• Your objective: Return the material below exactly, but only from the line with "ENC2 pin CLK: D3 -> D5" through the line with "IR2: KY-022 -> VS1838B", and without its pictures.

#####

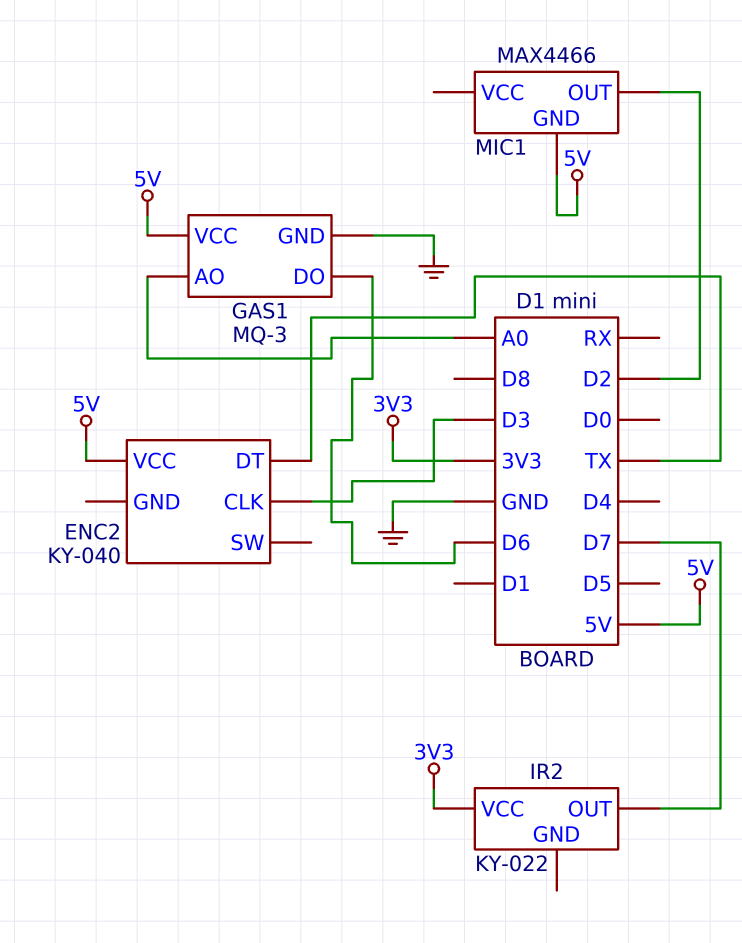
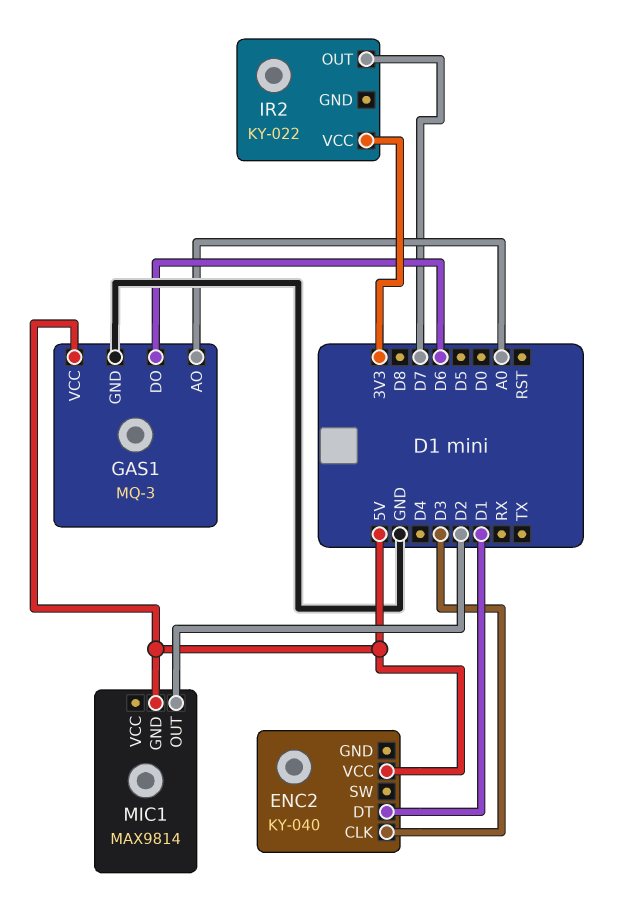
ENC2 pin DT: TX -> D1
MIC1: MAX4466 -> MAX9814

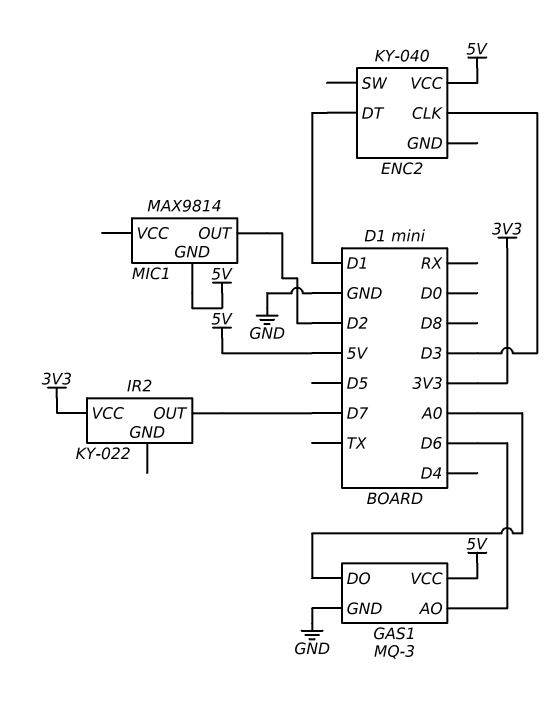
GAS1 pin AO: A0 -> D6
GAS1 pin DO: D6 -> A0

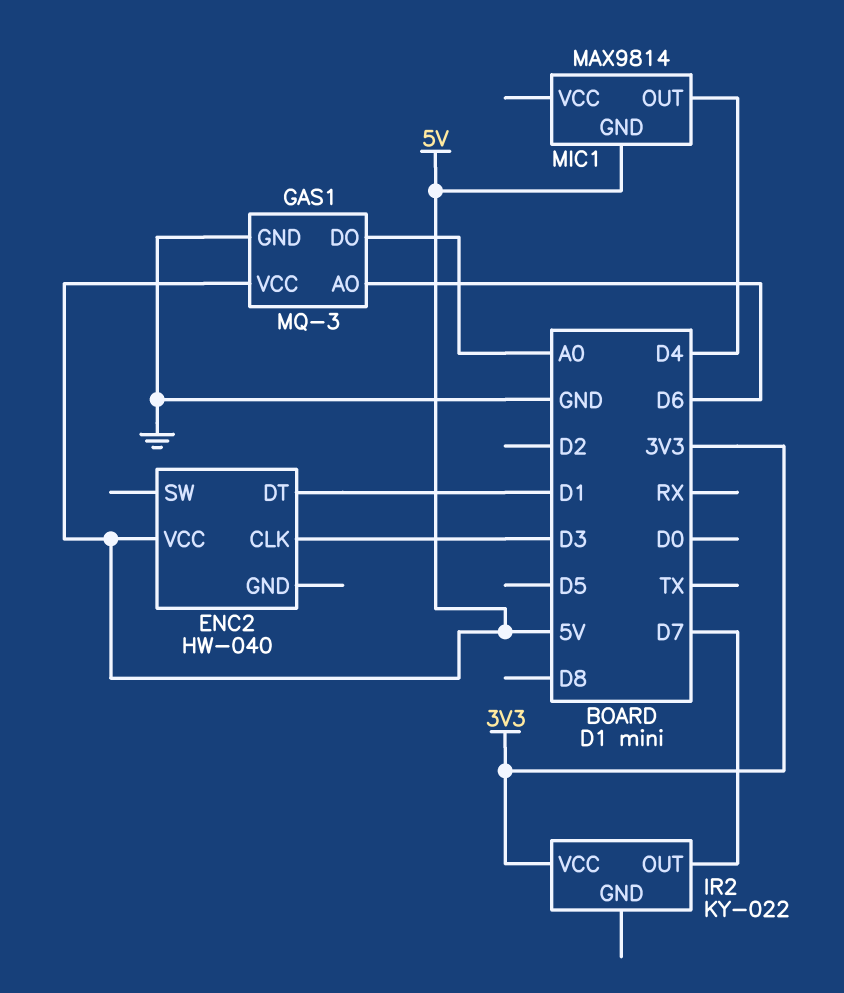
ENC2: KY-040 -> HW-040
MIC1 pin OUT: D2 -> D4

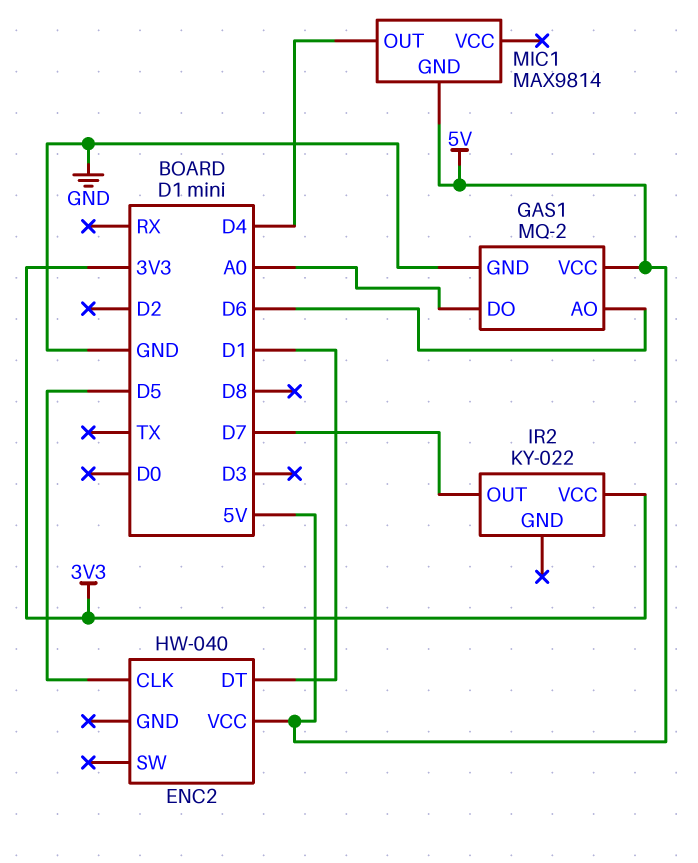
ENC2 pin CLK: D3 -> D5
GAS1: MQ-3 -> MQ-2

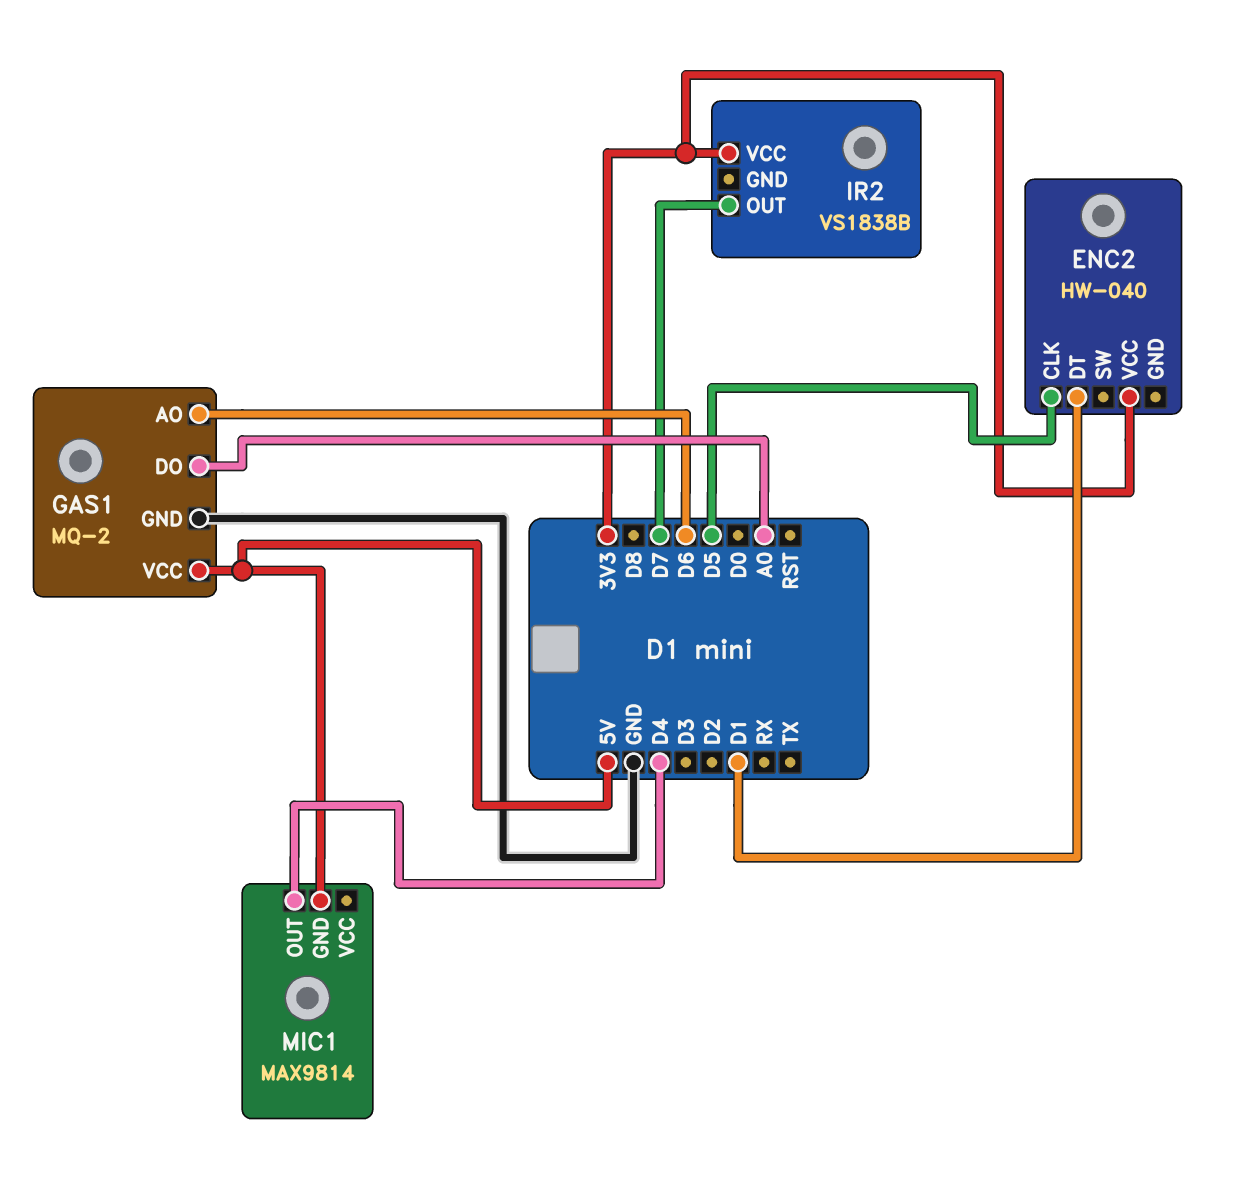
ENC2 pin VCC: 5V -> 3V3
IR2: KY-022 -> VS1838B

#####

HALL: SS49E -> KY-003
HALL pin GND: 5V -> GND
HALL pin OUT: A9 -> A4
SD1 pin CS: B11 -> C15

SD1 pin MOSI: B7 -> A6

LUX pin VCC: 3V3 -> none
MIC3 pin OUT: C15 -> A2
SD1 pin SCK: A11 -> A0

#####

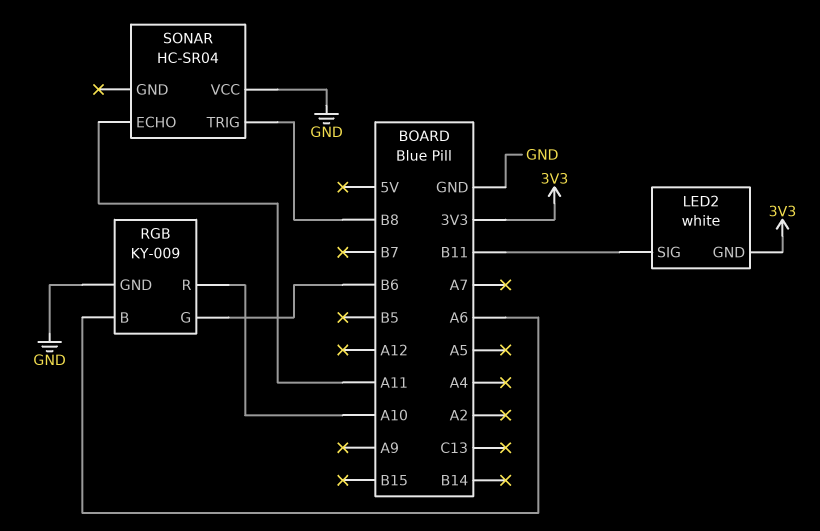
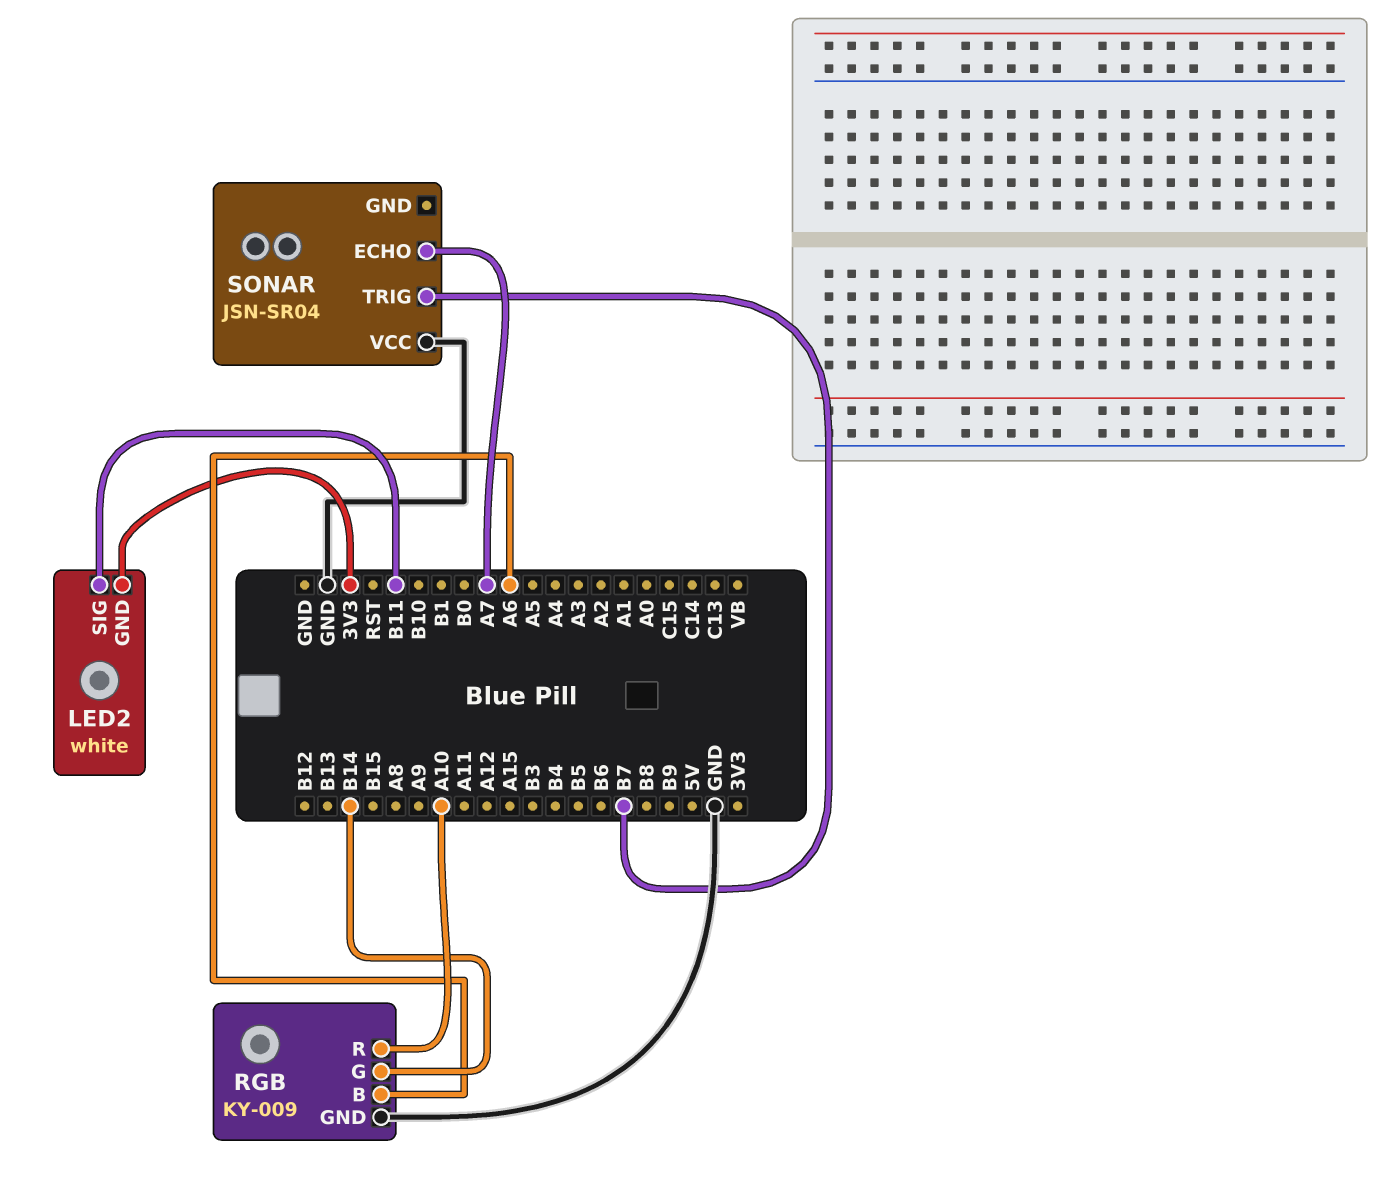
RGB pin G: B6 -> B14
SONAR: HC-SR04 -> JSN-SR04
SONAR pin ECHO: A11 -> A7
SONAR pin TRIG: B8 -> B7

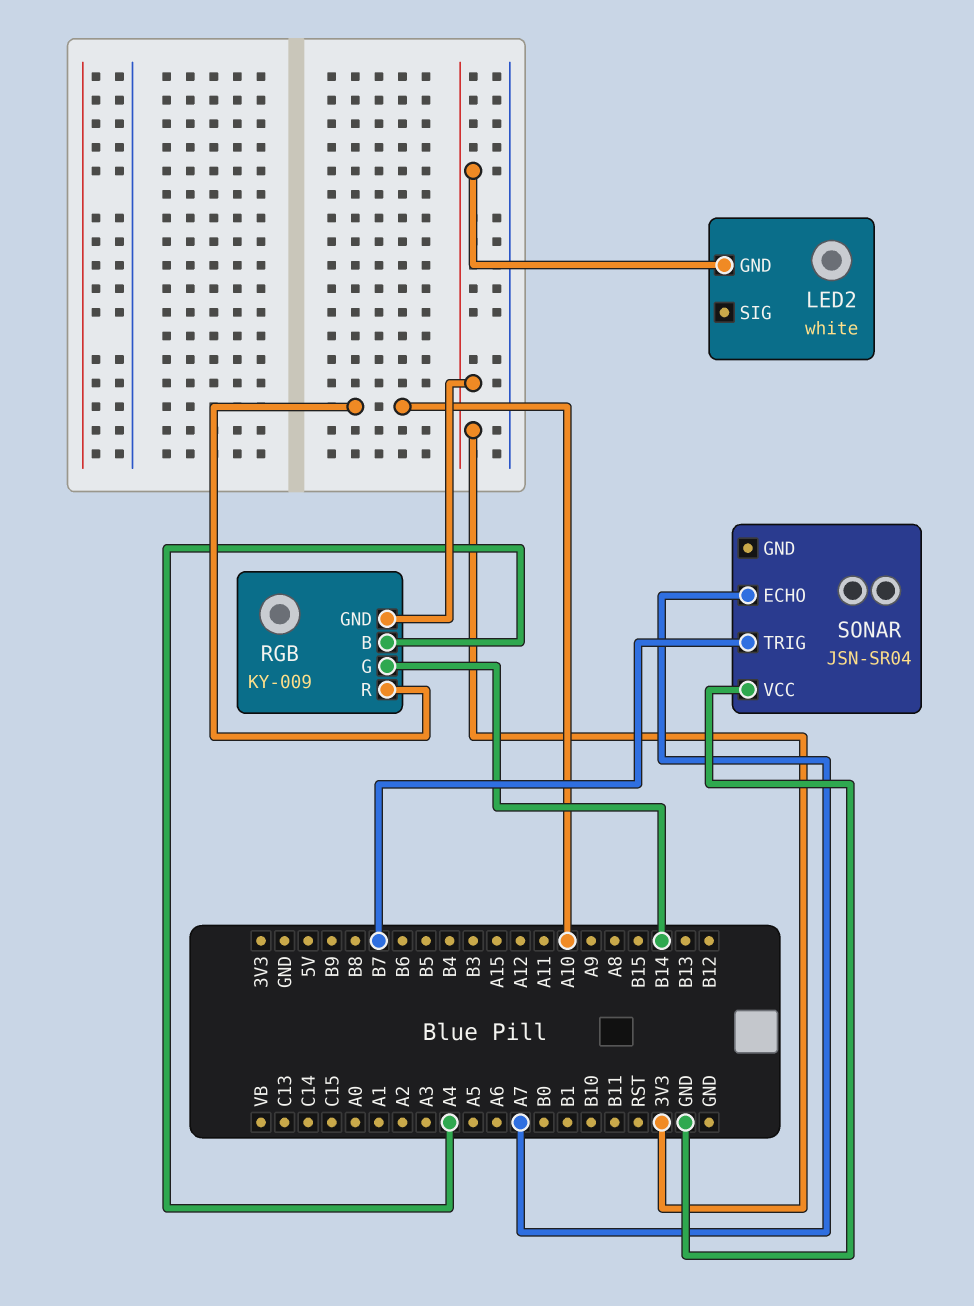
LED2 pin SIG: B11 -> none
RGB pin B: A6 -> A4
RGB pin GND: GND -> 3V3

#####

• Task solution:
ENC2 pin CLK: D3 -> D5
GAS1: MQ-3 -> MQ-2

ENC2 pin VCC: 5V -> 3V3
IR2: KY-022 -> VS1838B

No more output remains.